Segment Start: DATASET EXTRACT

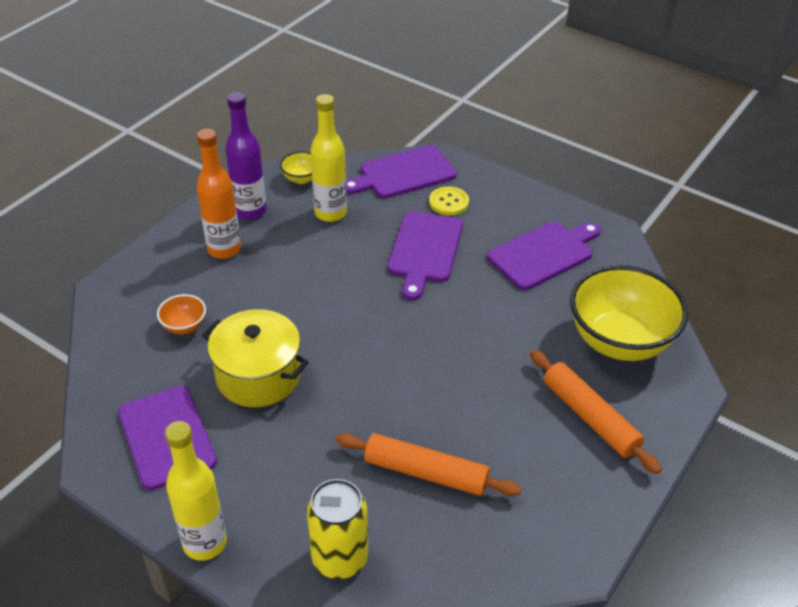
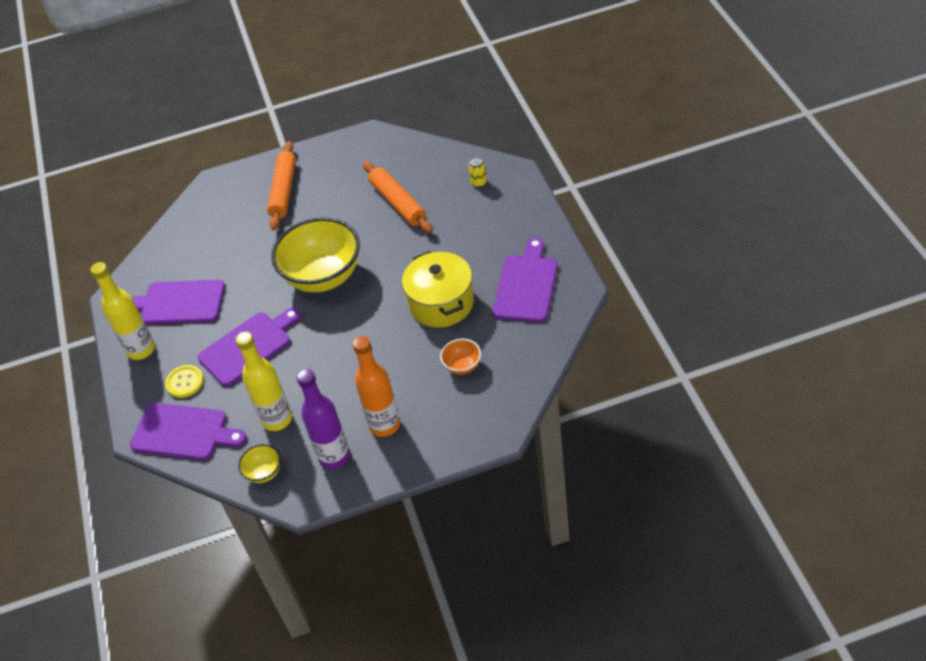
camera: 135 degrees left, 5 degrees up
(205, 543) = (542, 220): yellow bottle -> yellow bottle (141, 350)
(340, 559) = (479, 183): yellow can -> yellow can, size x0.47
(619, 341) = (214, 223): yellow bowl -> yellow bowl (323, 277)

Segment End: DATASET EXTRACT

ACTIVITY:
Nothing but a number, please, for how many lines of the data hold "yellow".

RESULT OF THIS TASK:
3